* _Work instructions_
An exact copy of every entry is needed here; the images stay out.

[[ The records, beginning ]]

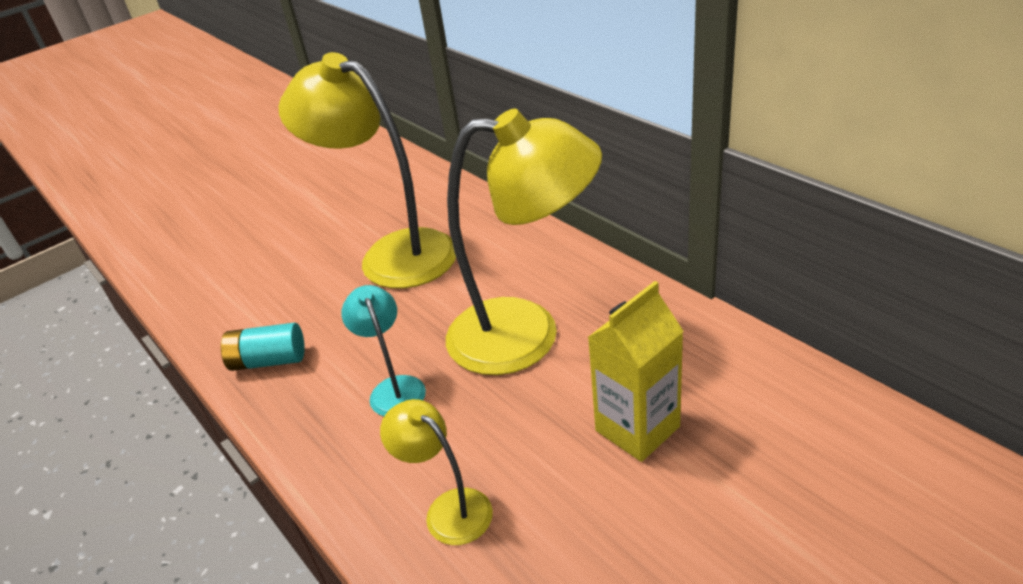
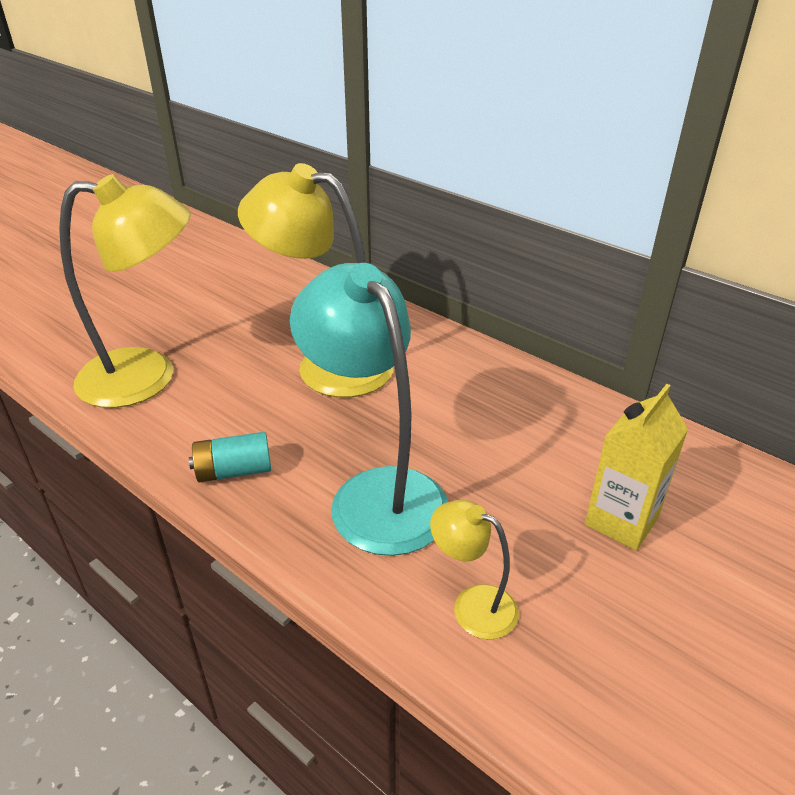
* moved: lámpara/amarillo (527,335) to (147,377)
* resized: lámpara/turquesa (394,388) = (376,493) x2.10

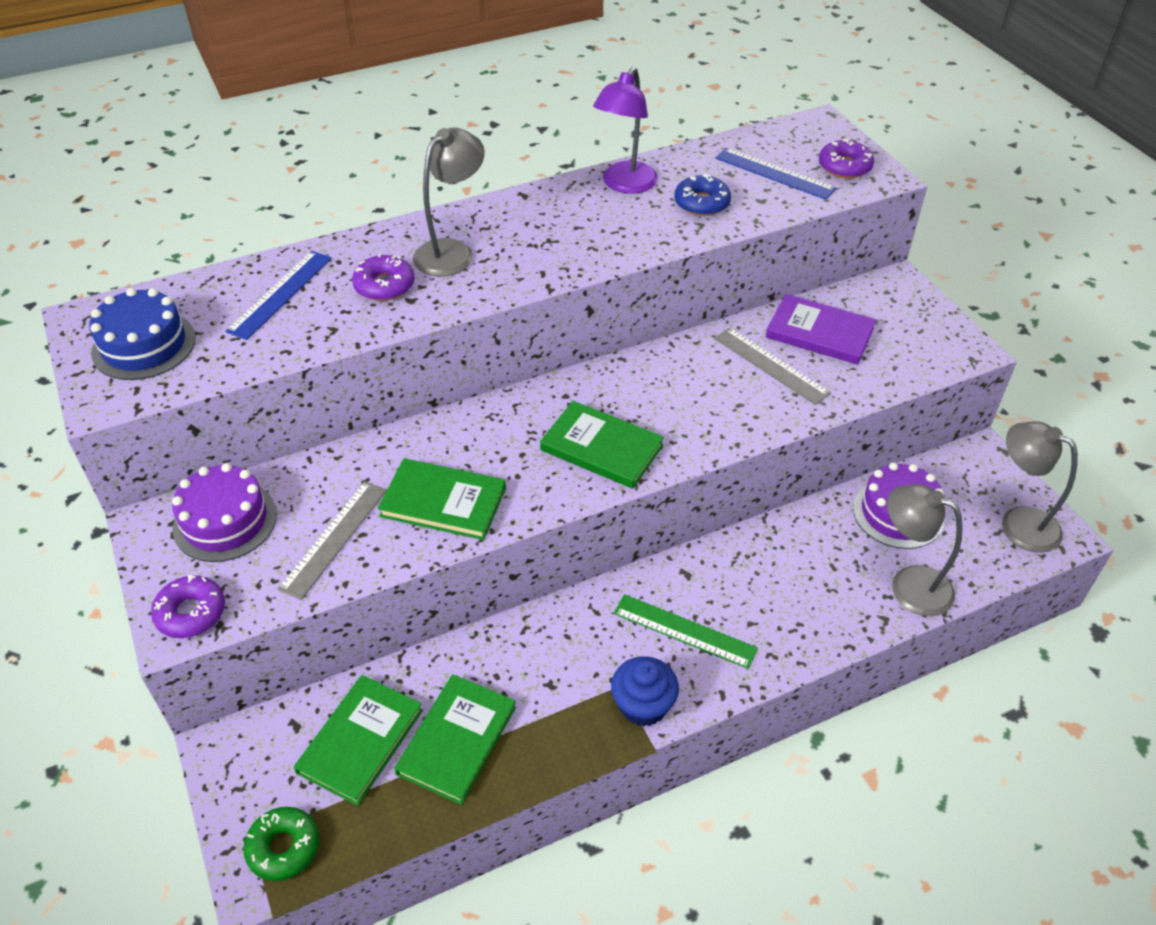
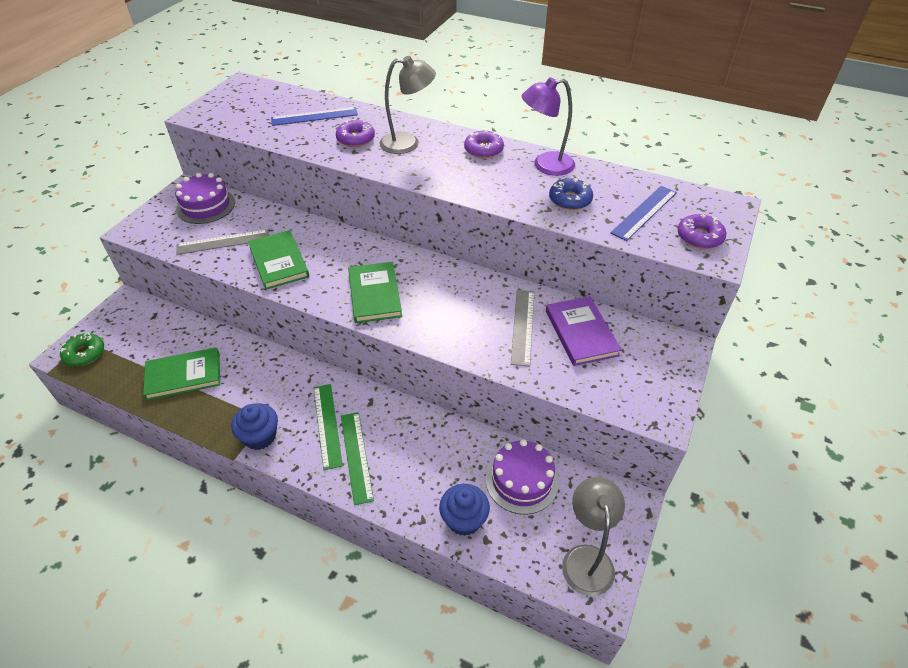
* added: regla/verde (356,456)
* replaced: lámpara/gris (909,585) to magdalena/azul (464,519)
* moved: rosquilla/morado (191,613) to (483,150)
* turned: regla/azul (774,173) = (644,212) 45 degrees clockwise
* removed: tarta/azul (144,345)
* removed: libro/verde (360,741)

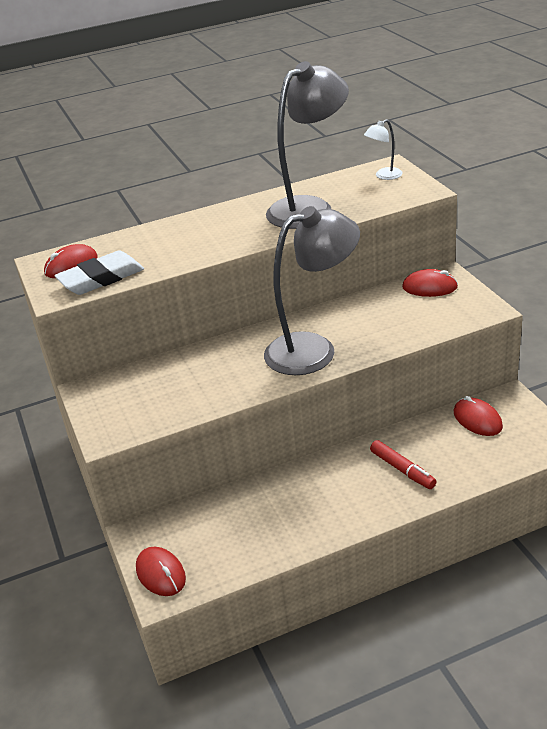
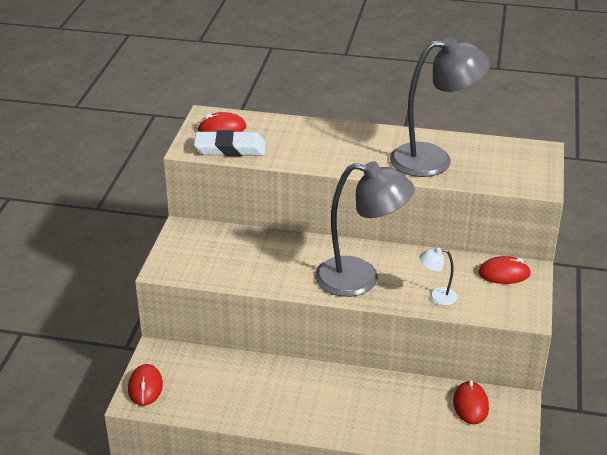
* moved: lámpara/blanco (384,176) to (437,296)
* turned: ratón/rojo (429,287) = (504,273) 45 degrees counterclockwise
* removed: rotulador/rojo (402,470)

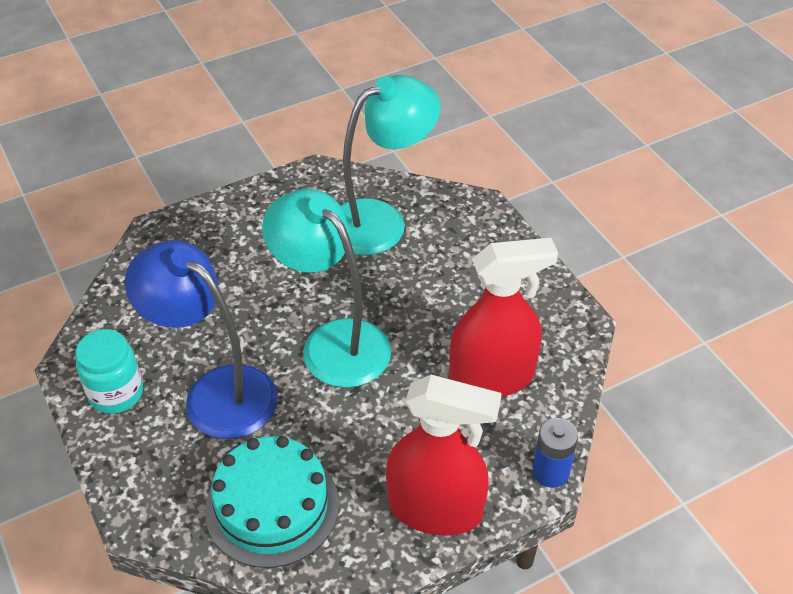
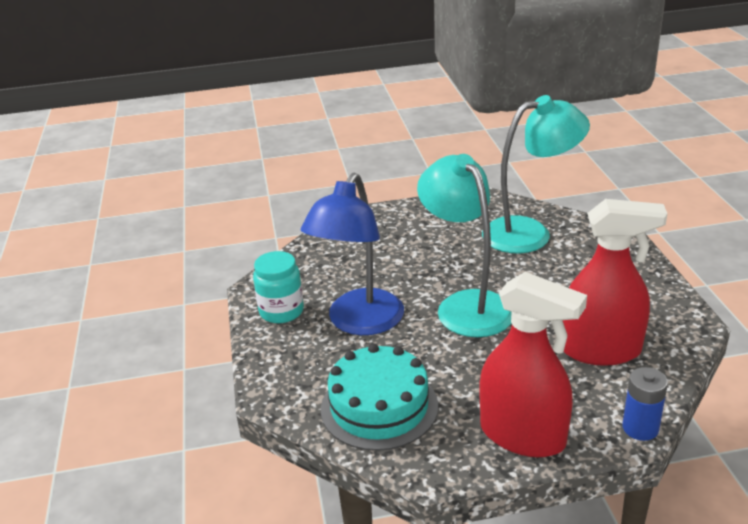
* turned: lámpara/azul (216,392) = (359,323) 120 degrees counterclockwise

[[ The records, end ]]

* _Answer to the exercise_
* moved: lámpara/amarillo (527,335) to (147,377)
* resized: lámpara/turquesa (394,388) = (376,493) x2.10

* added: regla/verde (356,456)
* replaced: lámpara/gris (909,585) to magdalena/azul (464,519)
* moved: rosquilla/morado (191,613) to (483,150)
* turned: regla/azul (774,173) = (644,212) 45 degrees clockwise
* removed: tarta/azul (144,345)
* removed: libro/verde (360,741)

* moved: lámpara/blanco (384,176) to (437,296)
* turned: ratón/rojo (429,287) = (504,273) 45 degrees counterclockwise
* removed: rotulador/rojo (402,470)

* turned: lámpara/azul (216,392) = (359,323) 120 degrees counterclockwise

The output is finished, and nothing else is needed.